Problem description: In the entries below, the word "triangle" appears on some lines. Copy each of those lines.

Supplied information:

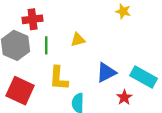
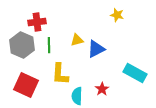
blue triangle: (106, 73) -> (96, 49), moved
red star: (124, 97) -> (102, 89), moved

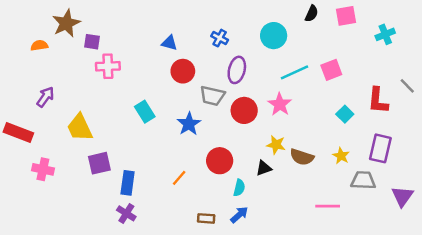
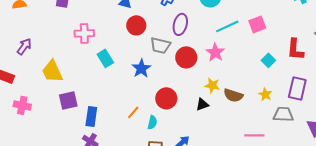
pink cross: (108, 66) -> (84, 33), moved
cyan semicircle: (239, 188) -> (152, 122), moved

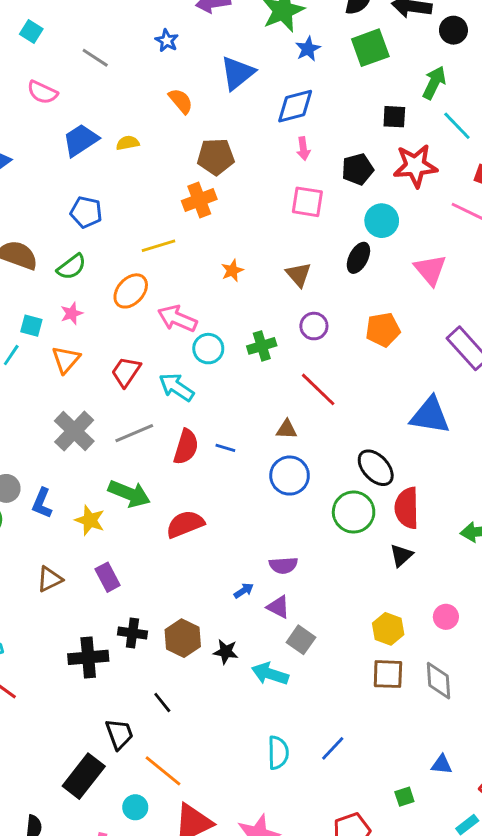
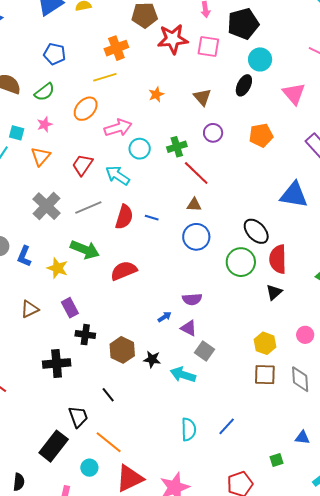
red star: (415, 166) -> (173, 39), moved
black pentagon: (358, 169) -> (243, 24), size x1.4
orange cross: (199, 200) -> (116, 48), moved
pink arrow: (177, 319) -> (118, 128), turned 140
red line: (318, 389) -> (196, 173), moved
black cross: (132, 633) -> (85, 335), moved

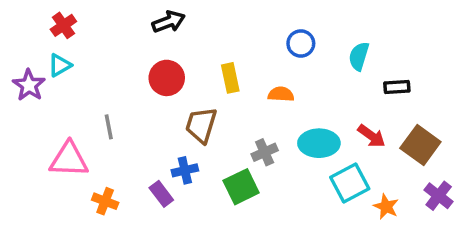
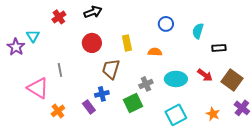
red cross: (63, 25) -> (59, 17), moved
cyan triangle: (60, 65) -> (33, 36), turned -32
pink triangle: (69, 159) -> (38, 88), turned 30
cyan square: (350, 183) -> (176, 115), moved
orange cross: (105, 201) -> (58, 111), turned 32

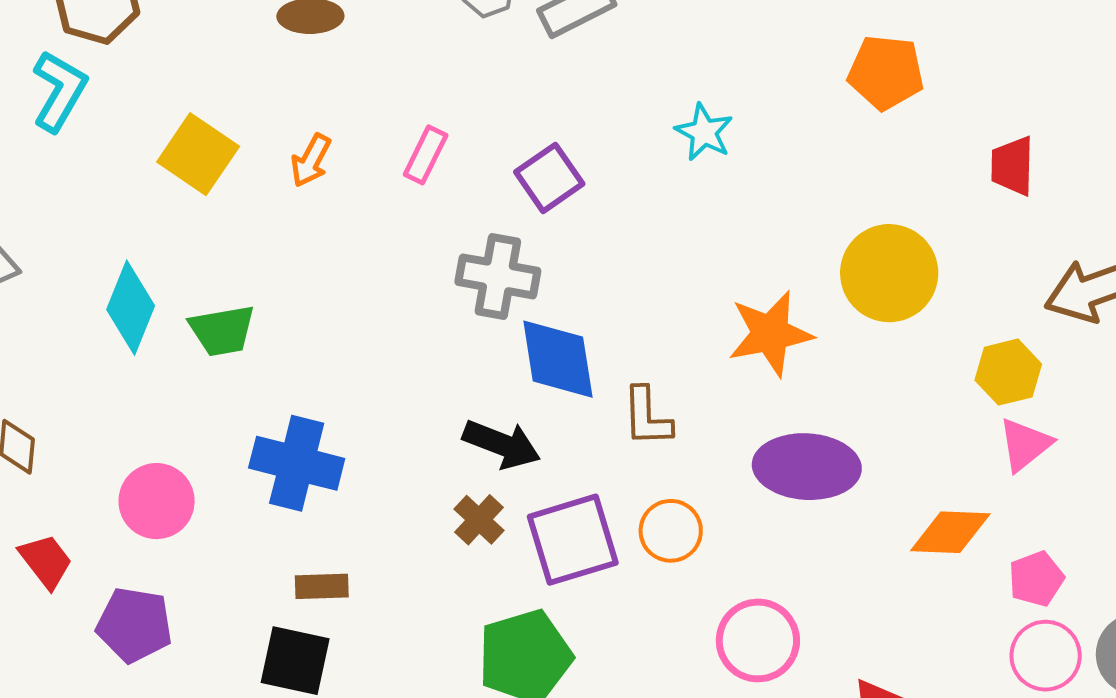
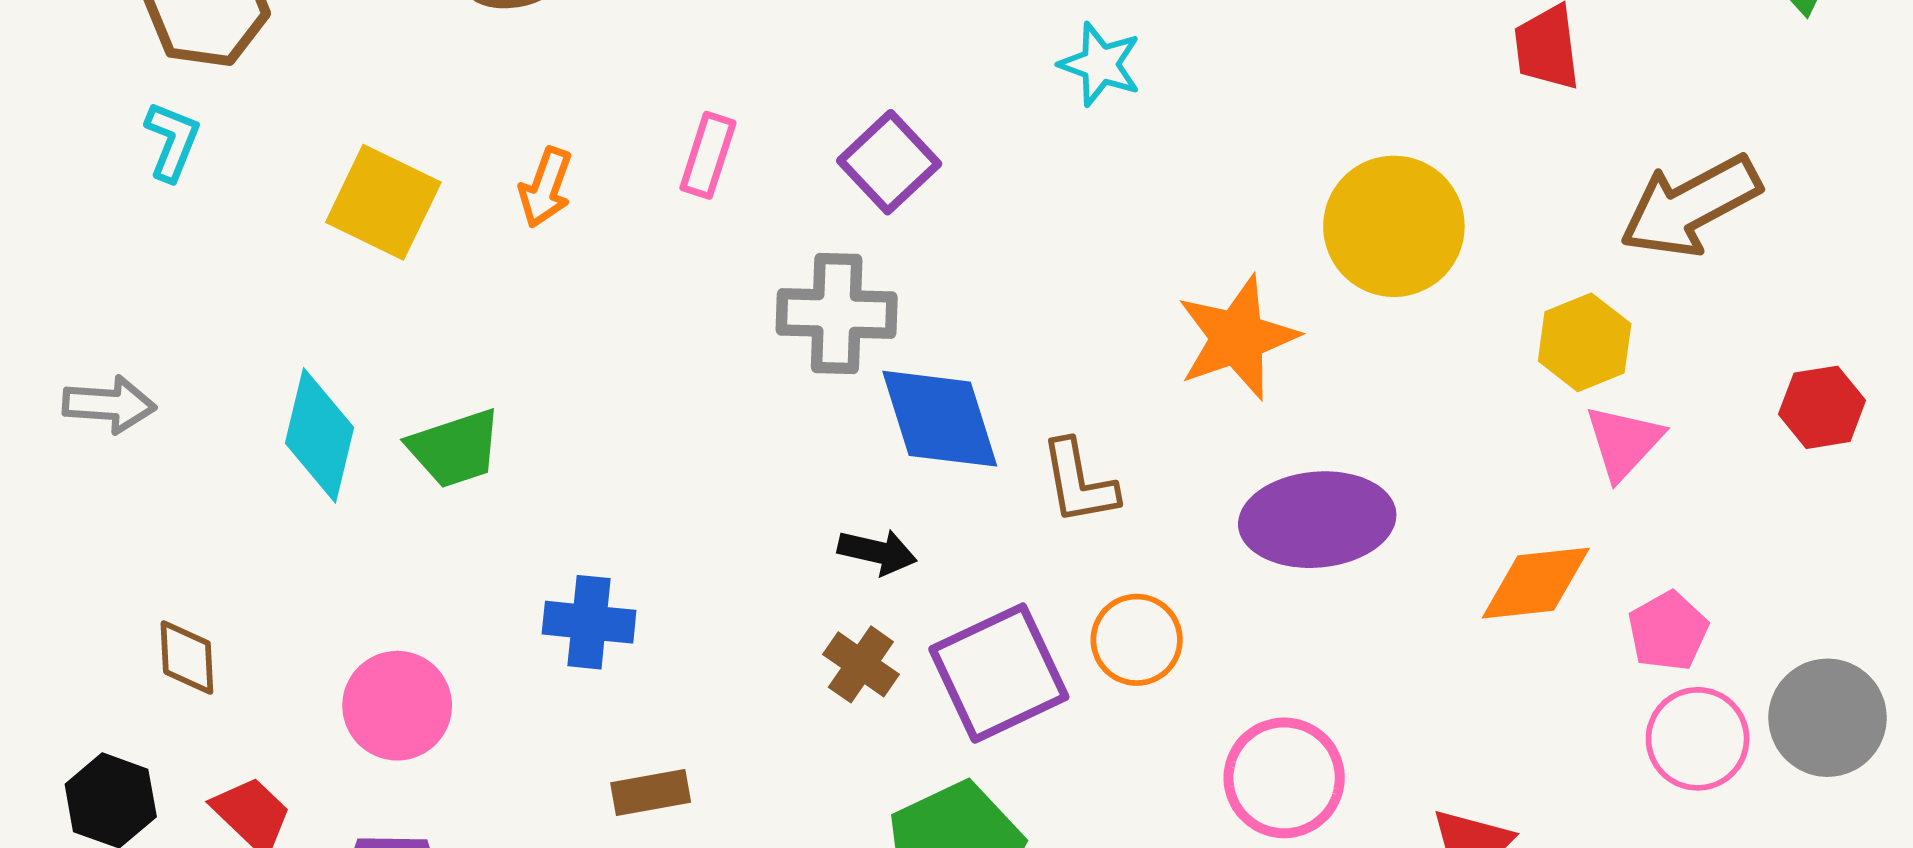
cyan L-shape: (59, 91) -> (172, 141), size x0.7
black arrow: (502, 444) -> (877, 552), size x0.7
blue cross: (297, 463) -> (589, 622), size x0.7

Result:
blue triangle: (106, 73) -> (96, 49), moved
cyan triangle: (60, 65) -> (33, 36), turned -32
pink triangle: (69, 159) -> (38, 88), turned 30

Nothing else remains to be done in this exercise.